In the entries below, begin at the line that has "white pentagon: (116, 97)" and stop after the line that has "orange square: (141, 192)"; output those lines exactly, leaving out pictures.

• _Shape state transition data_

---*---

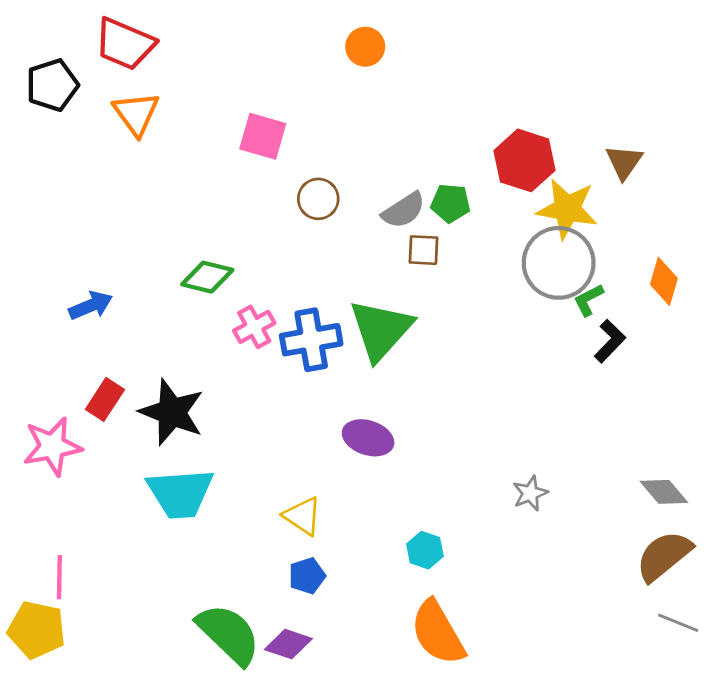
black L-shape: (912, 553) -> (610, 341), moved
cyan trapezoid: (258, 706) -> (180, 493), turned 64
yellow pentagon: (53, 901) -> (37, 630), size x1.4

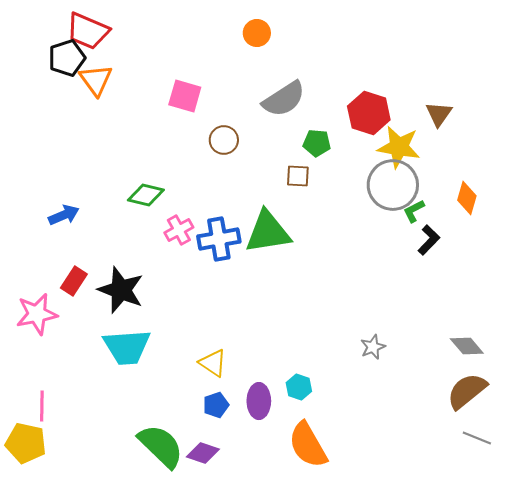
black pentagon: (52, 85) -> (67, 58), moved
gray semicircle: (404, 210) -> (284, 99), moved, size x1.4
green triangle: (381, 330) -> (268, 232), turned 39
purple ellipse: (368, 438) -> (259, 401), moved, turned 72

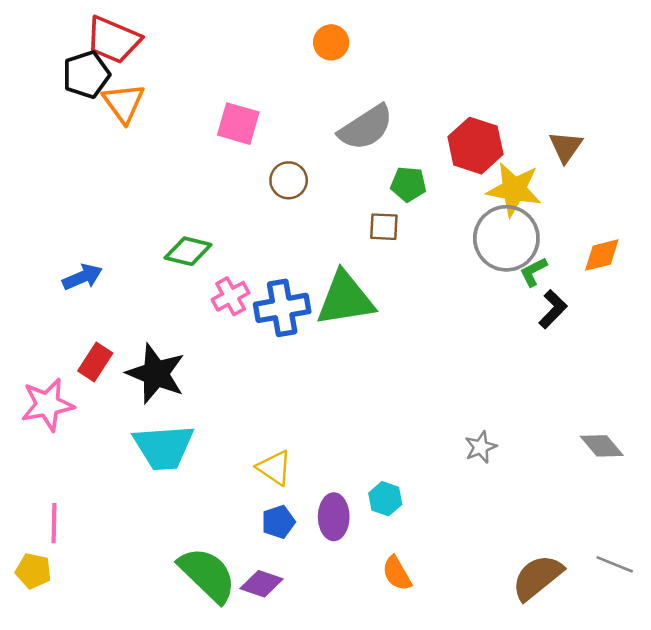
orange diamond: (467, 198) -> (602, 255), turned 60
brown semicircle: (467, 391) -> (537, 577), moved
yellow pentagon: (26, 443) -> (33, 571), size x0.7
orange semicircle: (308, 445) -> (397, 573), size x0.6

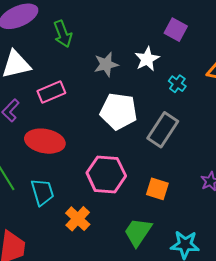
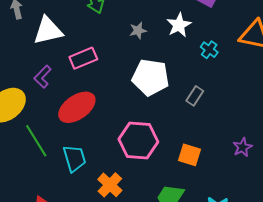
gray star: (106, 64) -> (138, 31), size x0.7
gray rectangle: (163, 130) -> (195, 96), size x0.6
red ellipse: (45, 141) -> (77, 107), turned -45

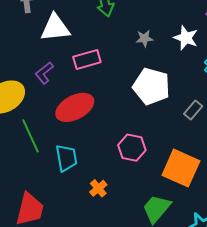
white star: (179, 25) -> (186, 38), turned -30
pink hexagon: (138, 141) -> (132, 148), size x0.7
orange square: (189, 155) -> (181, 168), size x1.6
orange cross: (110, 185) -> (98, 188), size x0.7

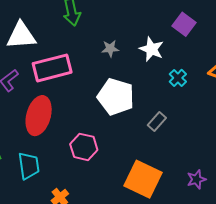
pink rectangle: (87, 59) -> (52, 68), size x1.4
red ellipse: (75, 107) -> (39, 116), turned -48
pink hexagon: (132, 148) -> (84, 147), moved

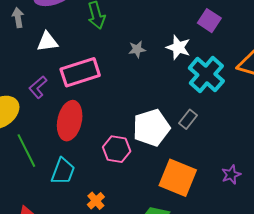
white triangle: (21, 36) -> (47, 42), size x0.7
cyan cross: (178, 78) -> (206, 75), size x2.0
white pentagon: (116, 97) -> (151, 128), moved, turned -30
cyan trapezoid: (29, 166) -> (63, 171), turned 32

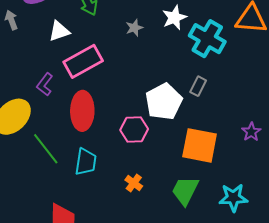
white triangle: (47, 42) -> (59, 31), moved
white star: (178, 47) -> (174, 18), turned -30
orange cross: (96, 201) -> (134, 183), moved

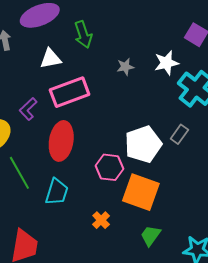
orange square: (200, 145) -> (141, 192), moved
green trapezoid: (185, 191) -> (151, 236), size x0.7

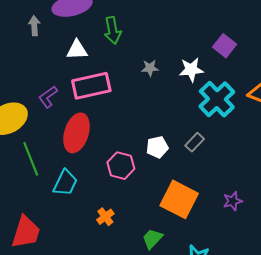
white pentagon: (143, 144) -> (157, 147), size x0.6
orange square: (141, 192) -> (179, 199), moved

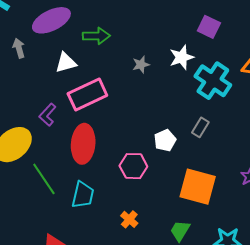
green arrow: (113, 30) -> (96, 36), turned -68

---*---

• _Your response_
white pentagon: (116, 97) -> (151, 128), moved, turned -30
cyan trapezoid: (29, 166) -> (63, 171), turned 32

white triangle: (47, 42) -> (59, 31), moved
white star: (178, 47) -> (174, 18), turned -30
orange cross: (96, 201) -> (134, 183), moved

orange square: (200, 145) -> (141, 192), moved
green trapezoid: (185, 191) -> (151, 236), size x0.7

white pentagon: (143, 144) -> (157, 147), size x0.6
orange square: (141, 192) -> (179, 199), moved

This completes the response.